▸ **Written task**: Rewrite all of the data below as a JSON array of strings, one string per line, with blank lines omitted.

--- BEGIN The input ---

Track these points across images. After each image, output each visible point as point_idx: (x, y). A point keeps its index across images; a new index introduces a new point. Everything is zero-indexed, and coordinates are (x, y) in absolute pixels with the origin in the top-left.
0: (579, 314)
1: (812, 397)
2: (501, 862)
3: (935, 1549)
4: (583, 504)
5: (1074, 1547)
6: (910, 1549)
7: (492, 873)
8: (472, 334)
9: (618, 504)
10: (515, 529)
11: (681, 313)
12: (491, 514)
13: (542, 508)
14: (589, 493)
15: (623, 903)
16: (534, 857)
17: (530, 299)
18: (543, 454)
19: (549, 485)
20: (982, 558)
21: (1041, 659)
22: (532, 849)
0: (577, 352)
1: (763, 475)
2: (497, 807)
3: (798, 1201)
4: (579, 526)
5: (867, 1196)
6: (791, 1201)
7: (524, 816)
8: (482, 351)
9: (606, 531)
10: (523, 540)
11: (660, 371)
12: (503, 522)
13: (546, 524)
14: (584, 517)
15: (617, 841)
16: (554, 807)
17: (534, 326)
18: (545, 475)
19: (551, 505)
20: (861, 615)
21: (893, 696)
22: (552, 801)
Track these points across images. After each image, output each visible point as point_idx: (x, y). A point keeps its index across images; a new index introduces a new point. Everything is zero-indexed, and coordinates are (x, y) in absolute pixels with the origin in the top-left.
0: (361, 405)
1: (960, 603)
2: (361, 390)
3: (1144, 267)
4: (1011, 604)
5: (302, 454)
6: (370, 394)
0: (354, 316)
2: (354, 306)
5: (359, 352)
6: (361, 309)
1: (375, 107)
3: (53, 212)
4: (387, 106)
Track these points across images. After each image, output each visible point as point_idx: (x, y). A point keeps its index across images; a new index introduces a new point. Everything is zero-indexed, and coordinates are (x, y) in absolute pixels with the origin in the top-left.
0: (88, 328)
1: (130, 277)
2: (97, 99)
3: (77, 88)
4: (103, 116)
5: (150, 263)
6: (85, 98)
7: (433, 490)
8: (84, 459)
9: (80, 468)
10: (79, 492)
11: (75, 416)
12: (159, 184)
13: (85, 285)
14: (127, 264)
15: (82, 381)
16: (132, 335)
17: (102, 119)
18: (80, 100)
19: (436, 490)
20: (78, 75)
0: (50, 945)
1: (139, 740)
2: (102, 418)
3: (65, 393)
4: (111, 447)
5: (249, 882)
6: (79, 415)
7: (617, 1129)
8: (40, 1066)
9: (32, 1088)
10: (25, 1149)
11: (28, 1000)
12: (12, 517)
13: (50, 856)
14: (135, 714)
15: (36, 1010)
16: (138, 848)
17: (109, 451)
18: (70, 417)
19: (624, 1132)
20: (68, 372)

--- END The input ---

▸ **Task solution**:
[
  "Track these points across images. After each image, output each visible point as point_idx: (x, y). A point keeps its index across images; a new index introduces a new point. Everything is zero-indexed, and coordinates are (x, y) in absolute pixels with the origin in the top-left.",
  "0: (579, 314)",
  "1: (812, 397)",
  "2: (501, 862)",
  "3: (935, 1549)",
  "4: (583, 504)",
  "5: (1074, 1547)",
  "6: (910, 1549)",
  "7: (492, 873)",
  "8: (472, 334)",
  "9: (618, 504)",
  "10: (515, 529)",
  "11: (681, 313)",
  "12: (491, 514)",
  "13: (542, 508)",
  "14: (589, 493)",
  "15: (623, 903)",
  "16: (534, 857)",
  "17: (530, 299)",
  "18: (543, 454)",
  "19: (549, 485)",
  "20: (982, 558)",
  "21: (1041, 659)",
  "22: (532, 849)",
  "0: (577, 352)",
  "1: (763, 475)",
  "2: (497, 807)",
  "3: (798, 1201)",
  "4: (579, 526)",
  "5: (867, 1196)",
  "6: (791, 1201)",
  "7: (524, 816)",
  "8: (482, 351)",
  "9: (606, 531)",
  "10: (523, 540)",
  "11: (660, 371)",
  "12: (503, 522)",
  "13: (546, 524)",
  "14: (584, 517)",
  "15: (617, 841)",
  "16: (554, 807)",
  "17: (534, 326)",
  "18: (545, 475)",
  "19: (551, 505)",
  "20: (861, 615)",
  "21: (893, 696)",
  "22: (552, 801)",
  "Track these points across images. After each image, output each visible point as point_idx: (x, y). A point keeps its index across images; a new index introduces a new point. Everything is zero-indexed, and coordinates are (x, y) in absolute pixels with the origin in the top-left.",
  "0: (361, 405)",
  "1: (960, 603)",
  "2: (361, 390)",
  "3: (1144, 267)",
  "4: (1011, 604)",
  "5: (302, 454)",
  "6: (370, 394)",
  "0: (354, 316)",
  "2: (354, 306)",
  "5: (359, 352)",
  "6: (361, 309)",
  "1: (375, 107)",
  "3: (53, 212)",
  "4: (387, 106)",
  "Track these points across images. After each image, output each visible point as point_idx: (x, y). A point keeps its index across images; a new index introduces a new point. Everything is zero-indexed, and coordinates are (x, y) in absolute pixels with the origin in the top-left.",
  "0: (88, 328)",
  "1: (130, 277)",
  "2: (97, 99)",
  "3: (77, 88)",
  "4: (103, 116)",
  "5: (150, 263)",
  "6: (85, 98)",
  "7: (433, 490)",
  "8: (84, 459)",
  "9: (80, 468)",
  "10: (79, 492)",
  "11: (75, 416)",
  "12: (159, 184)",
  "13: (85, 285)",
  "14: (127, 264)",
  "15: (82, 381)",
  "16: (132, 335)",
  "17: (102, 119)",
  "18: (80, 100)",
  "19: (436, 490)",
  "20: (78, 75)",
  "0: (50, 945)",
  "1: (139, 740)",
  "2: (102, 418)",
  "3: (65, 393)",
  "4: (111, 447)",
  "5: (249, 882)",
  "6: (79, 415)",
  "7: (617, 1129)",
  "8: (40, 1066)",
  "9: (32, 1088)",
  "10: (25, 1149)",
  "11: (28, 1000)",
  "12: (12, 517)",
  "13: (50, 856)",
  "14: (135, 714)",
  "15: (36, 1010)",
  "16: (138, 848)",
  "17: (109, 451)",
  "18: (70, 417)",
  "19: (624, 1132)",
  "20: (68, 372)"
]